[Version difference data]
——

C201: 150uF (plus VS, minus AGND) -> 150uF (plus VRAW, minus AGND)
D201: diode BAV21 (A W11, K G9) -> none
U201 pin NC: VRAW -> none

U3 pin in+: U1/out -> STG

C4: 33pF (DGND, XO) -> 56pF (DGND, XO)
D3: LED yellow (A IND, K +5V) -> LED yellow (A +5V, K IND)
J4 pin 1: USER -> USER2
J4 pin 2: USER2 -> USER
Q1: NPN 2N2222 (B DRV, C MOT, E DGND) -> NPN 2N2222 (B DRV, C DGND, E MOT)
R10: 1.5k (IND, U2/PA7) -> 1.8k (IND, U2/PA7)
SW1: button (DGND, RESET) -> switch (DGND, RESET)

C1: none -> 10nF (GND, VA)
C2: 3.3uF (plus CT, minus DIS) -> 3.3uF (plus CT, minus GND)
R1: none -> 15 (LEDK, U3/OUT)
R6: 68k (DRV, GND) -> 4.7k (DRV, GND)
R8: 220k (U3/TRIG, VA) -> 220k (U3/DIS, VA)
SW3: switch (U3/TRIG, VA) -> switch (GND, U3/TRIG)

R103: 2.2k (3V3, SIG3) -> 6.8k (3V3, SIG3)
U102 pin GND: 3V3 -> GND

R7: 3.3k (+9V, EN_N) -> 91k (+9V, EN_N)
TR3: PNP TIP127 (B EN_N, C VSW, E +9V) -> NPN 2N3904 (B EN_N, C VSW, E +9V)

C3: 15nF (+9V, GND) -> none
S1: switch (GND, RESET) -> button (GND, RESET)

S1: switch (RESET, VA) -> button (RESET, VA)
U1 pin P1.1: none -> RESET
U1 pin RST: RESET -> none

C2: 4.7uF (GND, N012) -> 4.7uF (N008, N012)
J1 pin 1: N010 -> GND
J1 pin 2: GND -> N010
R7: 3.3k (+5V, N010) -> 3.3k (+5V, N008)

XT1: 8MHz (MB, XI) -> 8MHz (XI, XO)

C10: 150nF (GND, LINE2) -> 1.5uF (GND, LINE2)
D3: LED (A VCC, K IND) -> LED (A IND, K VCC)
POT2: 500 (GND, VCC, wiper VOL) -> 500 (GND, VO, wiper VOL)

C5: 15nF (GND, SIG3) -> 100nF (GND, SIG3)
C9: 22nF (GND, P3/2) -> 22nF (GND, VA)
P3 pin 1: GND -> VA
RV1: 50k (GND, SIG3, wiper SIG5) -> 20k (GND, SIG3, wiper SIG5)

——

--- ASSIGNED TASK ---
Print exactly the lines of the records from the one containing "C5: 15nF (GND, SIG3) -> 100nF (GND, SIG3)" through the end, and nothing besides them.

--- SOLUTION FOR THIS PROBLEM ---
C5: 15nF (GND, SIG3) -> 100nF (GND, SIG3)
C9: 22nF (GND, P3/2) -> 22nF (GND, VA)
P3 pin 1: GND -> VA
RV1: 50k (GND, SIG3, wiper SIG5) -> 20k (GND, SIG3, wiper SIG5)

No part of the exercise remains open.